▸ What you need to do
Whenever a line carries the word "switch", pull it out of the entries.

▸ Supplied material
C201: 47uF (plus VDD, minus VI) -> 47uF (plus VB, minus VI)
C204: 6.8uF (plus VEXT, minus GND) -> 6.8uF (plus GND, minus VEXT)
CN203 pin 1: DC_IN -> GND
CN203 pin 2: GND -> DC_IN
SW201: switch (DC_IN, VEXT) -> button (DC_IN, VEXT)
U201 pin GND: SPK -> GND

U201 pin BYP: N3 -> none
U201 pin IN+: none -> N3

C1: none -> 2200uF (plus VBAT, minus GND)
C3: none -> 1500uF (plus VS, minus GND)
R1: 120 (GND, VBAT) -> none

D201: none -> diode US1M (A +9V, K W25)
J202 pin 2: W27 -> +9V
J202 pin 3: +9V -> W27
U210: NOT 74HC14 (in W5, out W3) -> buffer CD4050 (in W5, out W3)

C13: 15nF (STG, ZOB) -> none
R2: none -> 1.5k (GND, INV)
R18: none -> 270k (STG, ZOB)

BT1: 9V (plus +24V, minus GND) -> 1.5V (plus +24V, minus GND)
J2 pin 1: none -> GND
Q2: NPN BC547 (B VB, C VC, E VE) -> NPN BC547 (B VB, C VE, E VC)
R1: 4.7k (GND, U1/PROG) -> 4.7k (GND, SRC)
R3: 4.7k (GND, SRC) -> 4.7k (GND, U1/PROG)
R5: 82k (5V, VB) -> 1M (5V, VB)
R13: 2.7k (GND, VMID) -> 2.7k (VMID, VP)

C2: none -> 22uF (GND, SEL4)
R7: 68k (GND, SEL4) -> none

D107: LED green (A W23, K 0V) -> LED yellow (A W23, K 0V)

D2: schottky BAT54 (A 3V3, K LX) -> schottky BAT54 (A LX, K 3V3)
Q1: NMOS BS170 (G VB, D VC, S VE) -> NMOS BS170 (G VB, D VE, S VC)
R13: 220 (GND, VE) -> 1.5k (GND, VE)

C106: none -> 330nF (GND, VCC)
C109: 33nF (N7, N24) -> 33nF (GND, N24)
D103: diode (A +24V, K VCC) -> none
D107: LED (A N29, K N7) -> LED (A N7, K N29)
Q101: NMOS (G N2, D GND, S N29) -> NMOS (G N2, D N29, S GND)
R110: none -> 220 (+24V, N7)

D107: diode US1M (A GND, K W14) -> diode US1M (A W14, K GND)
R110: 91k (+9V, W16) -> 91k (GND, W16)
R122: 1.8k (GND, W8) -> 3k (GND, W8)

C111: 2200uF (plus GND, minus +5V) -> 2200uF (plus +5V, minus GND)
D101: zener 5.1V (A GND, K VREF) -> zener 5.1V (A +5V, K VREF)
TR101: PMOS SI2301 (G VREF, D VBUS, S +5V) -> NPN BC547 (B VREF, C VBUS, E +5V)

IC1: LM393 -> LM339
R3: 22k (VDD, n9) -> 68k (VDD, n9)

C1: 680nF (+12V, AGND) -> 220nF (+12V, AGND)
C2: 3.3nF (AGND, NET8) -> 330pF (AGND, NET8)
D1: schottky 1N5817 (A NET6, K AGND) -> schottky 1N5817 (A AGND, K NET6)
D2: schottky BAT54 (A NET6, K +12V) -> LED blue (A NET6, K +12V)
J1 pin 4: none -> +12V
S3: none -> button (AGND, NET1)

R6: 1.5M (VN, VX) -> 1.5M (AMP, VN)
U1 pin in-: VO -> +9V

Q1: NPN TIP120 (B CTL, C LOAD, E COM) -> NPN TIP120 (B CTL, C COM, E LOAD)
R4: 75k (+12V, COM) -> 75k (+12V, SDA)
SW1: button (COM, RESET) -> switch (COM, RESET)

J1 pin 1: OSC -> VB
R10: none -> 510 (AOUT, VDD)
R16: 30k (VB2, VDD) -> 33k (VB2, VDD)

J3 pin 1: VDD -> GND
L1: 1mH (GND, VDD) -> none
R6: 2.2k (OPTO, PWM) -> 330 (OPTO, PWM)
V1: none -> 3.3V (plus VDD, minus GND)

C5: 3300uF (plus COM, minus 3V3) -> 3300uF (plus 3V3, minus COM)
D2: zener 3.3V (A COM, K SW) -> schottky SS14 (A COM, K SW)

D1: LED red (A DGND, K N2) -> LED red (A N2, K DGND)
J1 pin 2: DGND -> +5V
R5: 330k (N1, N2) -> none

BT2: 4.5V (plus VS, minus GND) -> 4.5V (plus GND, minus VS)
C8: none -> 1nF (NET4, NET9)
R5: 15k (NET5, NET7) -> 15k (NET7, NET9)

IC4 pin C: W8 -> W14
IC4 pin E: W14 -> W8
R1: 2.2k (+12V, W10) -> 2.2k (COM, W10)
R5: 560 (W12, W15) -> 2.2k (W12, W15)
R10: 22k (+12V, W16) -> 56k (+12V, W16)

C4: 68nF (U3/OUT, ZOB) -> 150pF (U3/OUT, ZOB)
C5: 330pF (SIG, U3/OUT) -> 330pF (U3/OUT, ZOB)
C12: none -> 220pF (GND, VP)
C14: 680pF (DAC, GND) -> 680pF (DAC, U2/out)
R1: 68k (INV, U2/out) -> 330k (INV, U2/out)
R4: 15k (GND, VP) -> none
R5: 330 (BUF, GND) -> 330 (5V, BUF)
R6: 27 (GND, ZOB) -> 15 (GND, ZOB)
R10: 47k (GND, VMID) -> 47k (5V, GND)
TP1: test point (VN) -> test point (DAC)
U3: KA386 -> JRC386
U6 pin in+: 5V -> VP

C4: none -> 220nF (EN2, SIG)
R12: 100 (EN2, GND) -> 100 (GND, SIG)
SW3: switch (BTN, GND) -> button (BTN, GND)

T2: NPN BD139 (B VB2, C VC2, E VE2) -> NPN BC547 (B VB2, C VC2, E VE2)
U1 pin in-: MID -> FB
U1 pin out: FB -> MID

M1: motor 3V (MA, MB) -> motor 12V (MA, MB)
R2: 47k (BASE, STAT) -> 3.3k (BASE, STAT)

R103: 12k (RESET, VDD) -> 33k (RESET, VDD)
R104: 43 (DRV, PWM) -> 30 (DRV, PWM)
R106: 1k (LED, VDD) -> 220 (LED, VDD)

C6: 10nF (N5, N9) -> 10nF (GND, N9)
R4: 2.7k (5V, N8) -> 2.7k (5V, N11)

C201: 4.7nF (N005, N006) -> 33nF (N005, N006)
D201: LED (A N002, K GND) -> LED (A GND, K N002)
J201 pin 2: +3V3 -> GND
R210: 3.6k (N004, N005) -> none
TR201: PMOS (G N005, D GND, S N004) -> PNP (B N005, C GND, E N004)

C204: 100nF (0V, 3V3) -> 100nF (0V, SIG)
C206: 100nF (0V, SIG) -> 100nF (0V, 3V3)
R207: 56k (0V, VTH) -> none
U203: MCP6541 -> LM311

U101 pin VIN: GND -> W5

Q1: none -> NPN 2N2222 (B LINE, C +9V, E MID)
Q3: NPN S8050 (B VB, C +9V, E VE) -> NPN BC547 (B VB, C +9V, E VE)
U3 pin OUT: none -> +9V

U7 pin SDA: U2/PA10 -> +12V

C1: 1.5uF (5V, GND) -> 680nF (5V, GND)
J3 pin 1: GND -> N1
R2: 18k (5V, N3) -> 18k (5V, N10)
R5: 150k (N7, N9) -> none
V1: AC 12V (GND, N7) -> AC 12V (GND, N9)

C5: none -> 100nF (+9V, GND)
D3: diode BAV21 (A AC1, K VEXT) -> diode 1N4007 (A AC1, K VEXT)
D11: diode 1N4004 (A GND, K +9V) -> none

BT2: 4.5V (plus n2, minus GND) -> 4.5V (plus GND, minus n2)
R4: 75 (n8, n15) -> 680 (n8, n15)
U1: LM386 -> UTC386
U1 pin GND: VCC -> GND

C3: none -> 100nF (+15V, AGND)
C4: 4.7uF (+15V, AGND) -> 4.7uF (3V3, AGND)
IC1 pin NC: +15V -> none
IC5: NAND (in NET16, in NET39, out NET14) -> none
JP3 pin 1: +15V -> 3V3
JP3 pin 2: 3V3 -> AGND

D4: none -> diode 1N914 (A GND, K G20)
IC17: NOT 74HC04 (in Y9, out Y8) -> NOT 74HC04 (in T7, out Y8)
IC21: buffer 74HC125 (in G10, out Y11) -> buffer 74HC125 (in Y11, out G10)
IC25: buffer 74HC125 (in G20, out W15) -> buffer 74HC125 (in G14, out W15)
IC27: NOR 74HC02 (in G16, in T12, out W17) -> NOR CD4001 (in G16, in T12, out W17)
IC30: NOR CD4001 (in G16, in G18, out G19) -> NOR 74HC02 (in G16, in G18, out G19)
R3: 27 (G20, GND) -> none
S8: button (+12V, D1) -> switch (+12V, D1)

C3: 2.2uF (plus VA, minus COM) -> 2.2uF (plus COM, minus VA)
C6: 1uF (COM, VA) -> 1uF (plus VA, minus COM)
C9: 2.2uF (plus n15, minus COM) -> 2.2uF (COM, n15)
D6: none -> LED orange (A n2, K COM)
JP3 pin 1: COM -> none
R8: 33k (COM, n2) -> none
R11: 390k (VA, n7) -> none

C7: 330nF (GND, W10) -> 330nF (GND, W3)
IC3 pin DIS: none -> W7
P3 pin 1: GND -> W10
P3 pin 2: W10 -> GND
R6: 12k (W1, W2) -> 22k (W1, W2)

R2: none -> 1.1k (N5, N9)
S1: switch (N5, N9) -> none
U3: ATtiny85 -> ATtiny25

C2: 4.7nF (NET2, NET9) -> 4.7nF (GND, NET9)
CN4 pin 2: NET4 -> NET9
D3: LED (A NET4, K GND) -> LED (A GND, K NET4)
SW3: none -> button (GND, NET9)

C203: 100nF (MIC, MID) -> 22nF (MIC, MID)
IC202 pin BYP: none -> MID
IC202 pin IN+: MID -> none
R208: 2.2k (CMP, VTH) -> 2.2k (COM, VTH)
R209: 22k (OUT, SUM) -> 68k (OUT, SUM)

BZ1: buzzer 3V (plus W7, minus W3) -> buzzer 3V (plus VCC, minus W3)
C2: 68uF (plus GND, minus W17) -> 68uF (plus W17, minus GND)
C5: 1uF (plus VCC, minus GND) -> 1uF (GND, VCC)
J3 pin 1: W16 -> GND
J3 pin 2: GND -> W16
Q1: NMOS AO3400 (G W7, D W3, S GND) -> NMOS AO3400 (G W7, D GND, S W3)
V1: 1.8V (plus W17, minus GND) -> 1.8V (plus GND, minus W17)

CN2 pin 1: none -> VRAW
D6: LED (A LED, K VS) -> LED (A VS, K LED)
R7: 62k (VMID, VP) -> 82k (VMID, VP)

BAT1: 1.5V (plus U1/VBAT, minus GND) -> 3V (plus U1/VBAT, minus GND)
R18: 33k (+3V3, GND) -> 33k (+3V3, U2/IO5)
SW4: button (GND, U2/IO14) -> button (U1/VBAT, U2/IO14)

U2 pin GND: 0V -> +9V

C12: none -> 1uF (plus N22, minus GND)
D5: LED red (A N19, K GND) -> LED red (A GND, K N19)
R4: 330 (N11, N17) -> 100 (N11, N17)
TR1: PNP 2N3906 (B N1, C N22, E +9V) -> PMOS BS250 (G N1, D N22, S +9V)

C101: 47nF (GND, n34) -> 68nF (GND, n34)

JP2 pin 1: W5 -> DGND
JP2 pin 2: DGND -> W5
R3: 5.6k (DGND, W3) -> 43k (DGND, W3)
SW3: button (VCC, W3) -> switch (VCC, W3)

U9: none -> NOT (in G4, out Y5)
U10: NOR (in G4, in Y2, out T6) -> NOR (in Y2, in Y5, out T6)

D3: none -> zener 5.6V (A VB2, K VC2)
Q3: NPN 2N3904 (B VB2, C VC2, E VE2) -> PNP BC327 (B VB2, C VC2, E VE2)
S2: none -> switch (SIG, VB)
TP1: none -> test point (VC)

▸ Task result
SW201: switch (DC_IN, VEXT) -> button (DC_IN, VEXT)
SW1: button (COM, RESET) -> switch (COM, RESET)
SW3: switch (BTN, GND) -> button (BTN, GND)
S8: button (+12V, D1) -> switch (+12V, D1)
S1: switch (N5, N9) -> none
SW3: button (VCC, W3) -> switch (VCC, W3)
S2: none -> switch (SIG, VB)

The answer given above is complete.